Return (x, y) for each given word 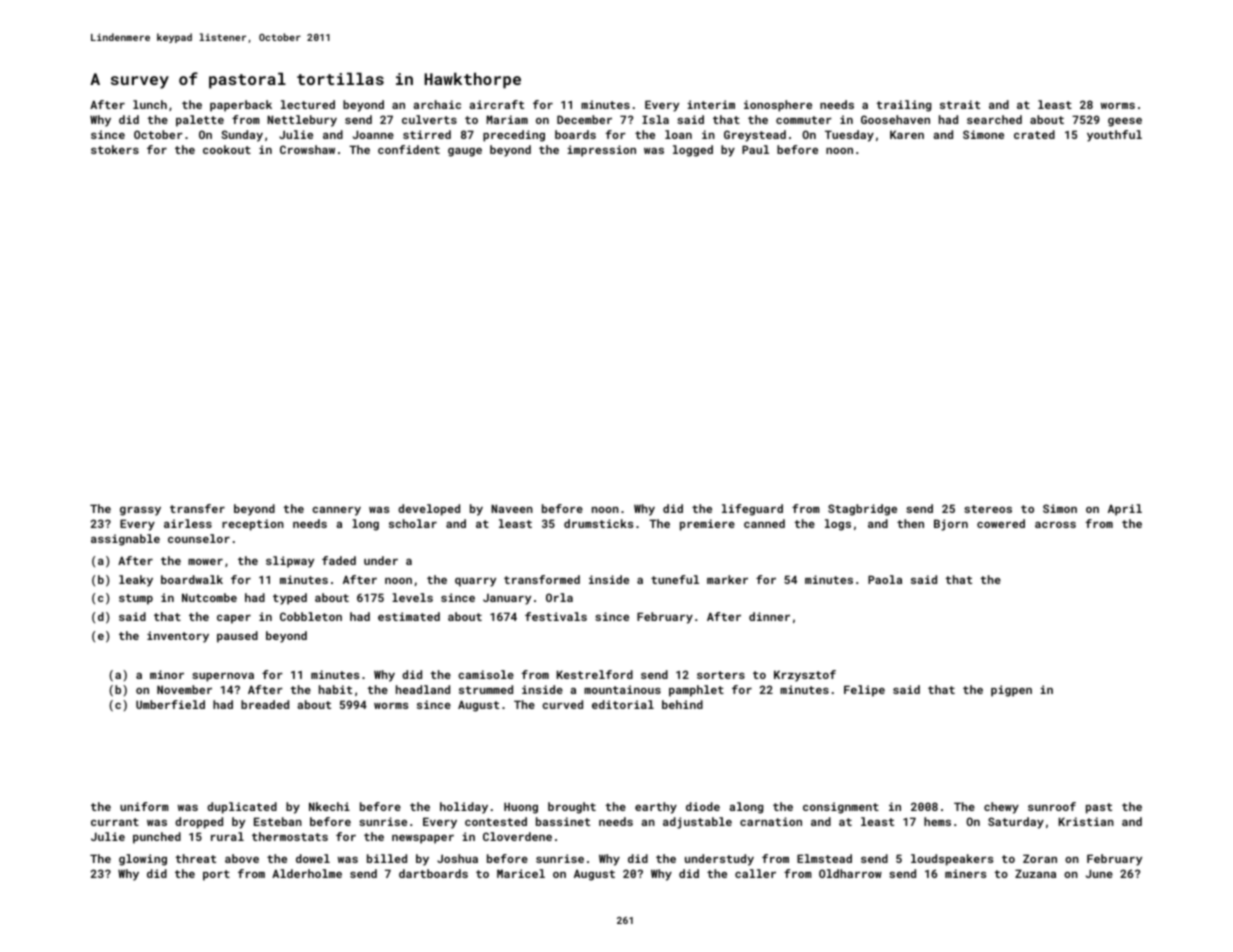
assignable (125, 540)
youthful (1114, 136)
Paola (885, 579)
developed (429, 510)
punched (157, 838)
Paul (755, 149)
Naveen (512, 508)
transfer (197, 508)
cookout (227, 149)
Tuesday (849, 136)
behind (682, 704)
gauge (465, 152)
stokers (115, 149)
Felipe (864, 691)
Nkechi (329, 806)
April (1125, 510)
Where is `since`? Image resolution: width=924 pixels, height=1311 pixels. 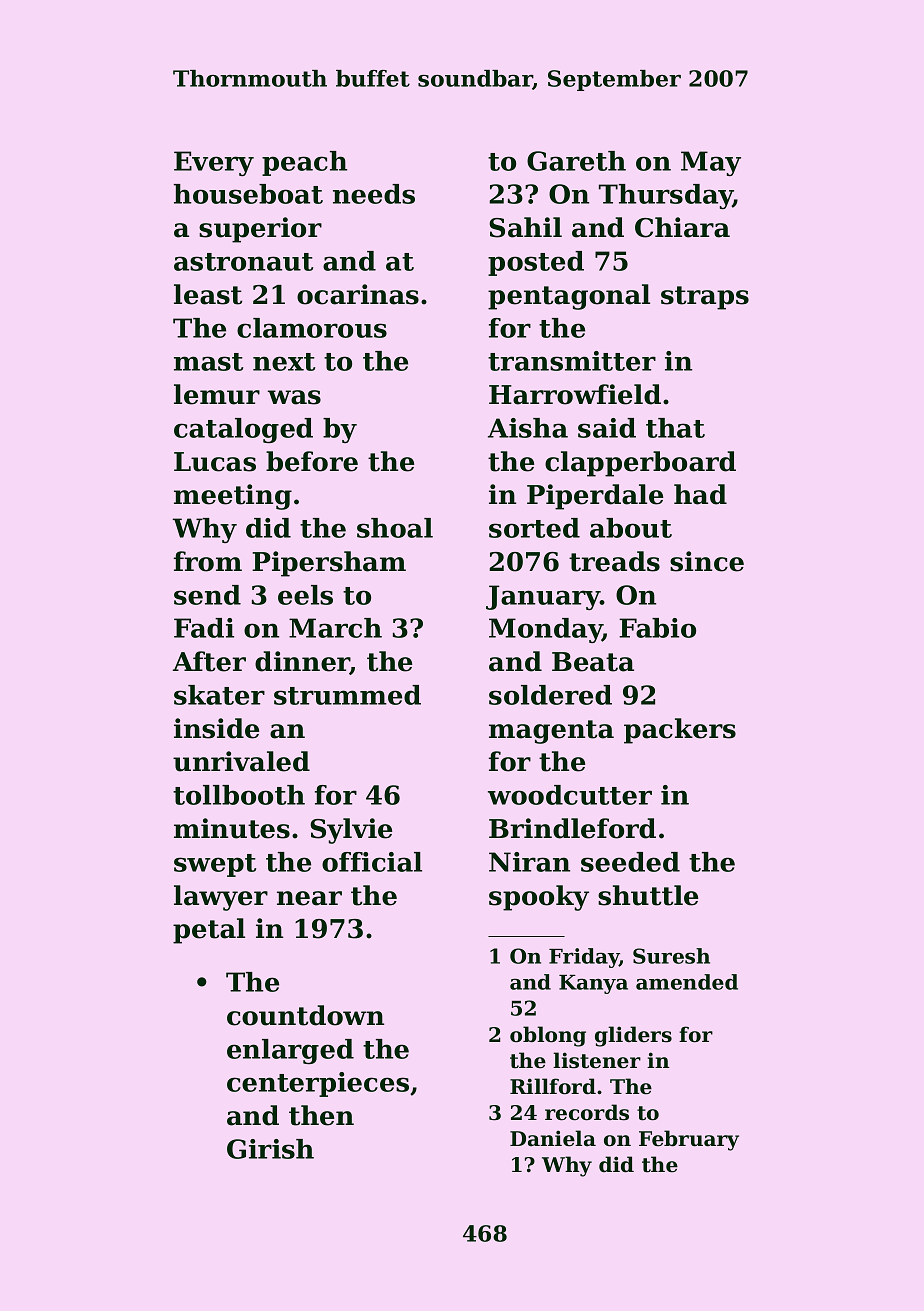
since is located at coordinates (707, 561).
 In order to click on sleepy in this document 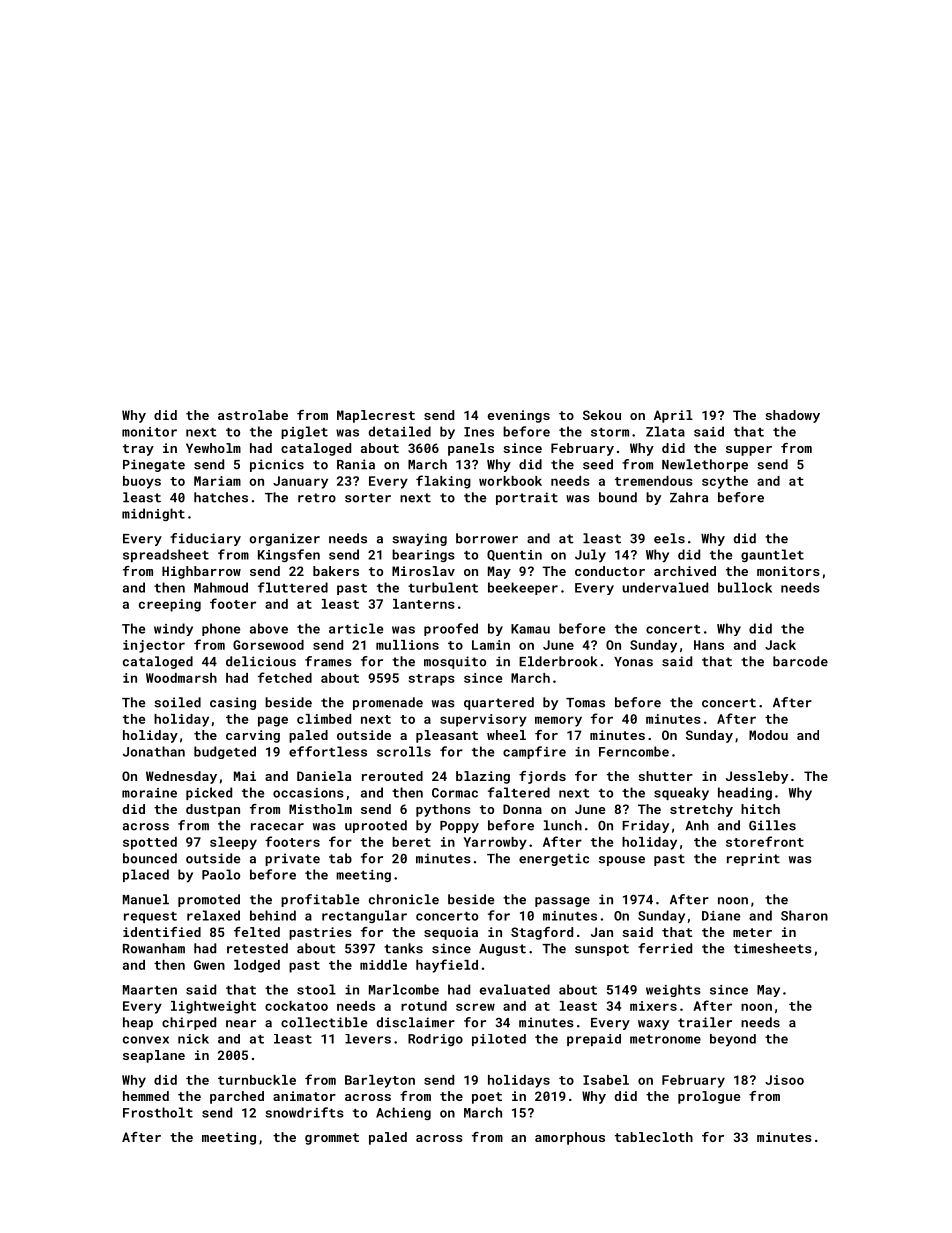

◆ **Required task**
Transcribe the entire listing above word for word, omitting the pictures.

◆ **Expected answer**
Return (x, y) for each given word 
assignable (125, 540)
youthful (1114, 136)
Paola (885, 579)
developed (429, 510)
punched (157, 838)
Paul (755, 149)
Naveen (512, 508)
transfer (197, 508)
cookout (227, 149)
Tuesday (849, 136)
behind (682, 704)
gauge (465, 152)
stokers (115, 149)
Felipe (864, 691)
Nkechi (329, 806)
April (1125, 510)
Where is `since`? Image resolution: width=924 pixels, height=1311 pixels. 
since is located at coordinates (707, 561).
 In order to click on sleepy in this document 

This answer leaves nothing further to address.